GOAL - Reproduce the lines of the records without alteration, starting with the line containing "coordinates (371, 244)." and continuing through the line containing "Answer: (A)". Omit the pictures from the answer.
|---|
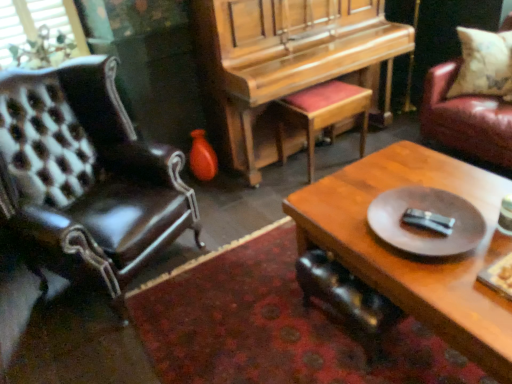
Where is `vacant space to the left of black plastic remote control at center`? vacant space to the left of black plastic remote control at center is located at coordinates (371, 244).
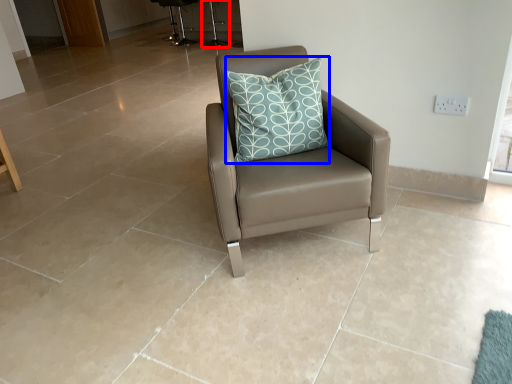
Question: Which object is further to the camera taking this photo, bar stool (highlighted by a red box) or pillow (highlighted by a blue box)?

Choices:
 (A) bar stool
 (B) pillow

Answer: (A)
|---|
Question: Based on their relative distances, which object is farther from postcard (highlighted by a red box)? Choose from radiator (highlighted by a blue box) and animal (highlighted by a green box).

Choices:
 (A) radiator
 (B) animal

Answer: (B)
|---|
THE COMPLETED TASK -
Where is `vacant space to the left of black plastic remote control at center`? vacant space to the left of black plastic remote control at center is located at coordinates (371, 244).
Question: Which object is further to the camera taking this photo, bar stool (highlighted by a red box) or pillow (highlighted by a blue box)?

Choices:
 (A) bar stool
 (B) pillow

Answer: (A)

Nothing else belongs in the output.